■ Data listing

Content starts

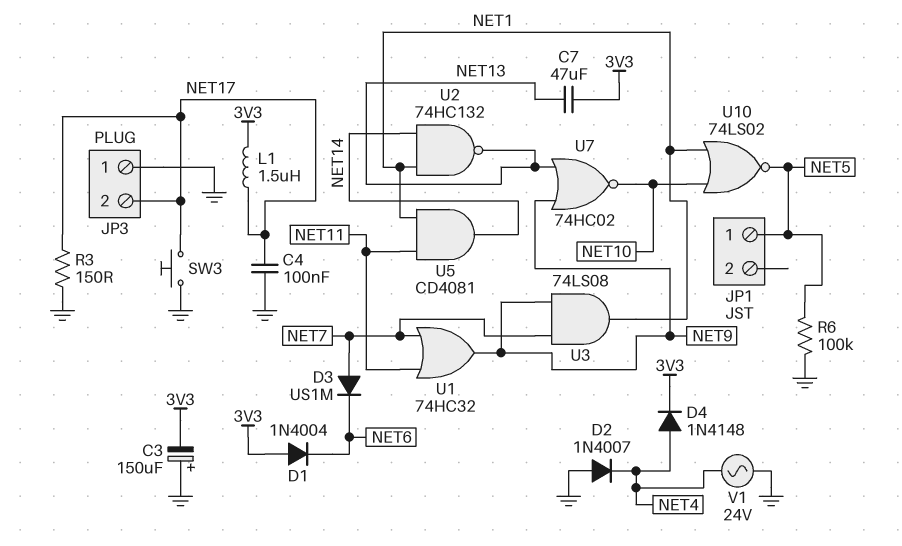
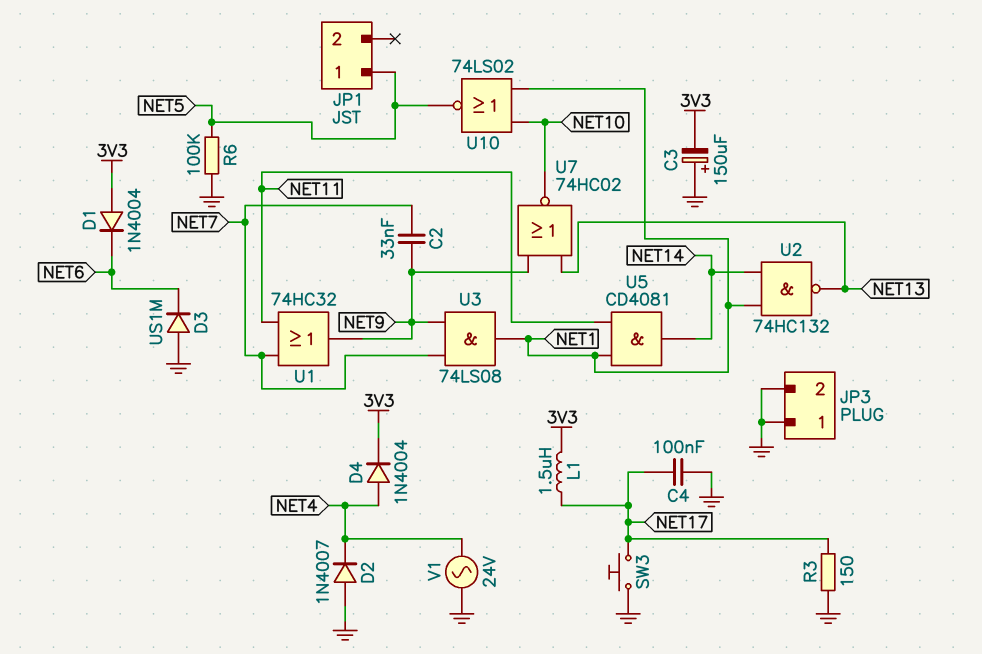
C2: none -> 33nF (NET7, NET9)
C7: 47uF (3V3, NET13) -> none
D3: diode US1M (A NET7, K NET6) -> diode US1M (A GND, K NET6)
D4: diode 1N4148 (A NET4, K 3V3) -> diode 1N4004 (A NET4, K 3V3)
JP3 pin 2: NET17 -> GND

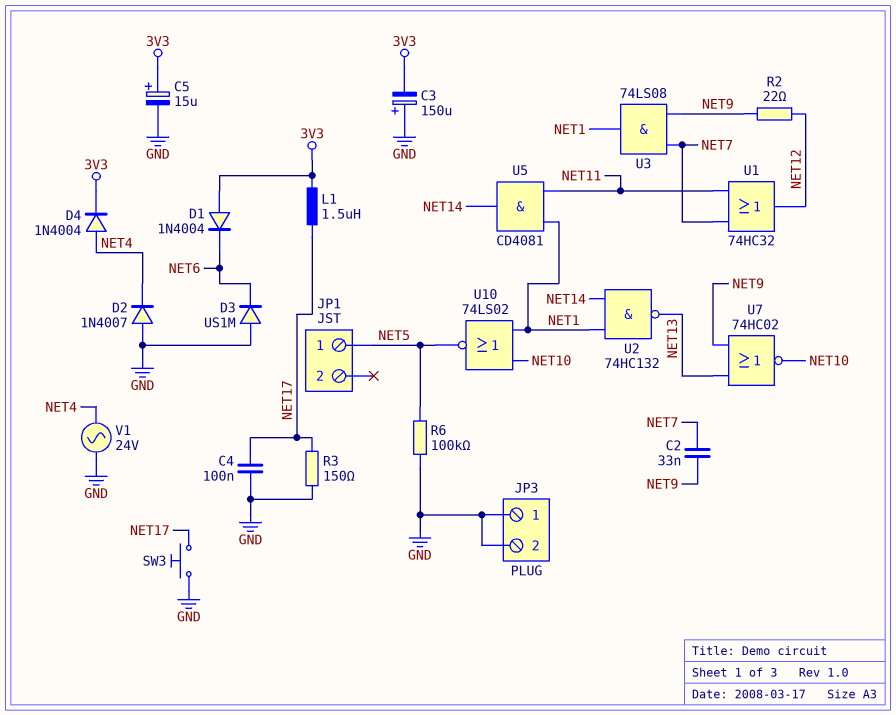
C5: none -> 15uF (plus 3V3, minus GND)
R2: none -> 22 (NET9, NET12)
U1: OR 74HC32 (in NET7, in NET11, out NET9) -> OR 74HC32 (in NET7, in NET11, out NET12)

Content ends

Copy each line above precisely, dropping the pictures.

C2: none -> 33nF (NET7, NET9)
C7: 47uF (3V3, NET13) -> none
D3: diode US1M (A NET7, K NET6) -> diode US1M (A GND, K NET6)
D4: diode 1N4148 (A NET4, K 3V3) -> diode 1N4004 (A NET4, K 3V3)
JP3 pin 2: NET17 -> GND

C5: none -> 15uF (plus 3V3, minus GND)
R2: none -> 22 (NET9, NET12)
U1: OR 74HC32 (in NET7, in NET11, out NET9) -> OR 74HC32 (in NET7, in NET11, out NET12)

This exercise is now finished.